Data section START

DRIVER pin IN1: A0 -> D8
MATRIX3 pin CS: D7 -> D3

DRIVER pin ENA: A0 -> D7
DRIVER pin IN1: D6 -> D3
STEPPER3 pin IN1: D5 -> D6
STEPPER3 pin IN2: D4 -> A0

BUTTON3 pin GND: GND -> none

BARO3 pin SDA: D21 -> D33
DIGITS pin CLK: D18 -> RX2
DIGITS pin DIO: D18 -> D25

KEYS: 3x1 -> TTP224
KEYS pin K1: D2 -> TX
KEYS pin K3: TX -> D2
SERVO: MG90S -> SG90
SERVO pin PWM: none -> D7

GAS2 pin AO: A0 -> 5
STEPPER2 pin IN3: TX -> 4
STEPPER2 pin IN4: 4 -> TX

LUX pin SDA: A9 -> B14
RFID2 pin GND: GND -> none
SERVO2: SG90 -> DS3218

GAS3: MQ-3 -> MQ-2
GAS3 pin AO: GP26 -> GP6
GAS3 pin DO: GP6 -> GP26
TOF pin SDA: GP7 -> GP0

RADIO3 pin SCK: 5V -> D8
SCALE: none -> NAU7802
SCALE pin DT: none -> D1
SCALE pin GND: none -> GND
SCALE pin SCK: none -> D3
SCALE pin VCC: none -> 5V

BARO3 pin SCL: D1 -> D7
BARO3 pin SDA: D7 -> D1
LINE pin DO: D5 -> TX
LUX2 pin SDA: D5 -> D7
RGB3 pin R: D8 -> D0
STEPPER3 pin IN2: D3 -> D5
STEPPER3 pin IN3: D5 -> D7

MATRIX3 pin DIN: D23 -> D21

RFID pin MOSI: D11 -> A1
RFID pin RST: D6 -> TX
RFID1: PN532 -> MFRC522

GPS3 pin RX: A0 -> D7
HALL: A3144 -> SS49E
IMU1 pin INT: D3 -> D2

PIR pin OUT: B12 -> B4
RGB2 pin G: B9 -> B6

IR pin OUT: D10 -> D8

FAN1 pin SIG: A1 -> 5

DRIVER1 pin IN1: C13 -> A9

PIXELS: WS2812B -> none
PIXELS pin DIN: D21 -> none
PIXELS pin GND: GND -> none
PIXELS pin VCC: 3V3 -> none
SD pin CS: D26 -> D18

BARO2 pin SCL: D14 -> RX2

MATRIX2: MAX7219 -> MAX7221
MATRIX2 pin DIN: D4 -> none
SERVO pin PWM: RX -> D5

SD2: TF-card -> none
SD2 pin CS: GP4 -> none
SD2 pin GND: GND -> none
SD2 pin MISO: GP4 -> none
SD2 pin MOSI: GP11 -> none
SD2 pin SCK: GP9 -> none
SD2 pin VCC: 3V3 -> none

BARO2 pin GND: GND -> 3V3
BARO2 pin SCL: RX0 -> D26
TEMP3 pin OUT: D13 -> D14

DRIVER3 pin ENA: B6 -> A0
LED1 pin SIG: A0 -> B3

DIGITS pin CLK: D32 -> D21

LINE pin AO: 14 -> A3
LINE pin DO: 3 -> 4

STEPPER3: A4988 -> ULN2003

Data section END

- [Activity] Return only the stretch of the material above from the line holding "GAS3 pin DO: GP6 -> GP26" through the line holding "RFID pin RST: D6 -> TX", copied exactly.

- [Result of this task]
GAS3 pin DO: GP6 -> GP26
TOF pin SDA: GP7 -> GP0

RADIO3 pin SCK: 5V -> D8
SCALE: none -> NAU7802
SCALE pin DT: none -> D1
SCALE pin GND: none -> GND
SCALE pin SCK: none -> D3
SCALE pin VCC: none -> 5V

BARO3 pin SCL: D1 -> D7
BARO3 pin SDA: D7 -> D1
LINE pin DO: D5 -> TX
LUX2 pin SDA: D5 -> D7
RGB3 pin R: D8 -> D0
STEPPER3 pin IN2: D3 -> D5
STEPPER3 pin IN3: D5 -> D7

MATRIX3 pin DIN: D23 -> D21

RFID pin MOSI: D11 -> A1
RFID pin RST: D6 -> TX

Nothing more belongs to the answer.